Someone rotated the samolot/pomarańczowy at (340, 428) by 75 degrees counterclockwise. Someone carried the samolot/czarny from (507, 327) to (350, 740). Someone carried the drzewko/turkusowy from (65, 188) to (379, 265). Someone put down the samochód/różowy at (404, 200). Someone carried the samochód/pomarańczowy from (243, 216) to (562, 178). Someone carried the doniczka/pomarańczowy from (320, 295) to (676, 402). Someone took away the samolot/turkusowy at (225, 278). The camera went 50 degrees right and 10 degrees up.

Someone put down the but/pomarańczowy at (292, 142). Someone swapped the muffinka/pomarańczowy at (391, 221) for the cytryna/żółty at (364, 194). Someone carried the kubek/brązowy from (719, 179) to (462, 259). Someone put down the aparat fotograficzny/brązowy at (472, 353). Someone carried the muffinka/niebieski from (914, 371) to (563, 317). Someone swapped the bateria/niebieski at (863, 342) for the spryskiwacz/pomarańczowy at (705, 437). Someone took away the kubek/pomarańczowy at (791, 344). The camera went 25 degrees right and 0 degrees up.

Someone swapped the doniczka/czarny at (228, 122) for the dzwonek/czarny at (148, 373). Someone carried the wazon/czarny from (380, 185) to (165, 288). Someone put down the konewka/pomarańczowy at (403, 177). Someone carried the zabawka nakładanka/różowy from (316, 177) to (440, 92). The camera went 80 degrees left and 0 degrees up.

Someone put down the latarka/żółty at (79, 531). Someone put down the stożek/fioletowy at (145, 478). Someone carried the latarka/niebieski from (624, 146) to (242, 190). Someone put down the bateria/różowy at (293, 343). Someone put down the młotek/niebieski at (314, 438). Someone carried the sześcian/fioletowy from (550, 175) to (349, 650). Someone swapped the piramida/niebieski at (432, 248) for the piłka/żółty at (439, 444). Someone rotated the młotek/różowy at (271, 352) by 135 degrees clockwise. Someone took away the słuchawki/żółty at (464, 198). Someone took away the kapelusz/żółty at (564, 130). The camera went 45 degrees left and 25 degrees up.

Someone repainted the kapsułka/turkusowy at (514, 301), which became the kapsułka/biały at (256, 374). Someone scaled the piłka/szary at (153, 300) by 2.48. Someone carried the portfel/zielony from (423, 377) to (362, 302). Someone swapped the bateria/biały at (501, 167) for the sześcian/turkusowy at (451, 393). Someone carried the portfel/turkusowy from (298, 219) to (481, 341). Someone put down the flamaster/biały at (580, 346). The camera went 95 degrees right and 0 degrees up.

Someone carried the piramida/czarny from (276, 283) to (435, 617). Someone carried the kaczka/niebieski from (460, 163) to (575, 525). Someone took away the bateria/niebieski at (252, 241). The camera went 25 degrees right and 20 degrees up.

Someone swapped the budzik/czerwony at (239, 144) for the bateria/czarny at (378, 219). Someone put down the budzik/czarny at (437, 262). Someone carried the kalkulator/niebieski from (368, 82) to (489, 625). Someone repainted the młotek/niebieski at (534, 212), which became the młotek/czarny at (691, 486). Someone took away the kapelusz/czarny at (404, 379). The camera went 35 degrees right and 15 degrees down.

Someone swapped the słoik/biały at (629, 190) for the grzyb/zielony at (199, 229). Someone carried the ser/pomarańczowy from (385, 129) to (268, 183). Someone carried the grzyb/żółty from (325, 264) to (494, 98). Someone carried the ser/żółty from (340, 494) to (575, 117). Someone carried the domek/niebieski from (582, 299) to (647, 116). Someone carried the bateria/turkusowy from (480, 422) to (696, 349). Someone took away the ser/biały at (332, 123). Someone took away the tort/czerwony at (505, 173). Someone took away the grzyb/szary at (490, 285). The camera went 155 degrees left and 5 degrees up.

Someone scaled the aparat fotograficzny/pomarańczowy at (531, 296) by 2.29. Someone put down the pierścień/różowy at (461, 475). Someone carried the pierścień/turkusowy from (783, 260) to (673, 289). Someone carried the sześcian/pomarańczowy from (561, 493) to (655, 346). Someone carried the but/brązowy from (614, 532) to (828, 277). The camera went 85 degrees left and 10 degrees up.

:::

What this task involves: Restate all of the entries above precisely.

Output for this exercise:
Someone rotated the samolot/pomarańczowy at (340, 428) by 75 degrees counterclockwise. Someone carried the samolot/czarny from (507, 327) to (350, 740). Someone carried the drzewko/turkusowy from (65, 188) to (379, 265). Someone put down the samochód/różowy at (404, 200). Someone carried the samochód/pomarańczowy from (243, 216) to (562, 178). Someone carried the doniczka/pomarańczowy from (320, 295) to (676, 402). Someone took away the samolot/turkusowy at (225, 278). The camera went 50 degrees right and 10 degrees up.

Someone put down the but/pomarańczowy at (292, 142). Someone swapped the muffinka/pomarańczowy at (391, 221) for the cytryna/żółty at (364, 194). Someone carried the kubek/brązowy from (719, 179) to (462, 259). Someone put down the aparat fotograficzny/brązowy at (472, 353). Someone carried the muffinka/niebieski from (914, 371) to (563, 317). Someone swapped the bateria/niebieski at (863, 342) for the spryskiwacz/pomarańczowy at (705, 437). Someone took away the kubek/pomarańczowy at (791, 344). The camera went 25 degrees right and 0 degrees up.

Someone swapped the doniczka/czarny at (228, 122) for the dzwonek/czarny at (148, 373). Someone carried the wazon/czarny from (380, 185) to (165, 288). Someone put down the konewka/pomarańczowy at (403, 177). Someone carried the zabawka nakładanka/różowy from (316, 177) to (440, 92). The camera went 80 degrees left and 0 degrees up.

Someone put down the latarka/żółty at (79, 531). Someone put down the stożek/fioletowy at (145, 478). Someone carried the latarka/niebieski from (624, 146) to (242, 190). Someone put down the bateria/różowy at (293, 343). Someone put down the młotek/niebieski at (314, 438). Someone carried the sześcian/fioletowy from (550, 175) to (349, 650). Someone swapped the piramida/niebieski at (432, 248) for the piłka/żółty at (439, 444). Someone rotated the młotek/różowy at (271, 352) by 135 degrees clockwise. Someone took away the słuchawki/żółty at (464, 198). Someone took away the kapelusz/żółty at (564, 130). The camera went 45 degrees left and 25 degrees up.

Someone repainted the kapsułka/turkusowy at (514, 301), which became the kapsułka/biały at (256, 374). Someone scaled the piłka/szary at (153, 300) by 2.48. Someone carried the portfel/zielony from (423, 377) to (362, 302). Someone swapped the bateria/biały at (501, 167) for the sześcian/turkusowy at (451, 393). Someone carried the portfel/turkusowy from (298, 219) to (481, 341). Someone put down the flamaster/biały at (580, 346). The camera went 95 degrees right and 0 degrees up.

Someone carried the piramida/czarny from (276, 283) to (435, 617). Someone carried the kaczka/niebieski from (460, 163) to (575, 525). Someone took away the bateria/niebieski at (252, 241). The camera went 25 degrees right and 20 degrees up.

Someone swapped the budzik/czerwony at (239, 144) for the bateria/czarny at (378, 219). Someone put down the budzik/czarny at (437, 262). Someone carried the kalkulator/niebieski from (368, 82) to (489, 625). Someone repainted the młotek/niebieski at (534, 212), which became the młotek/czarny at (691, 486). Someone took away the kapelusz/czarny at (404, 379). The camera went 35 degrees right and 15 degrees down.

Someone swapped the słoik/biały at (629, 190) for the grzyb/zielony at (199, 229). Someone carried the ser/pomarańczowy from (385, 129) to (268, 183). Someone carried the grzyb/żółty from (325, 264) to (494, 98). Someone carried the ser/żółty from (340, 494) to (575, 117). Someone carried the domek/niebieski from (582, 299) to (647, 116). Someone carried the bateria/turkusowy from (480, 422) to (696, 349). Someone took away the ser/biały at (332, 123). Someone took away the tort/czerwony at (505, 173). Someone took away the grzyb/szary at (490, 285). The camera went 155 degrees left and 5 degrees up.

Someone scaled the aparat fotograficzny/pomarańczowy at (531, 296) by 2.29. Someone put down the pierścień/różowy at (461, 475). Someone carried the pierścień/turkusowy from (783, 260) to (673, 289). Someone carried the sześcian/pomarańczowy from (561, 493) to (655, 346). Someone carried the but/brązowy from (614, 532) to (828, 277). The camera went 85 degrees left and 10 degrees up.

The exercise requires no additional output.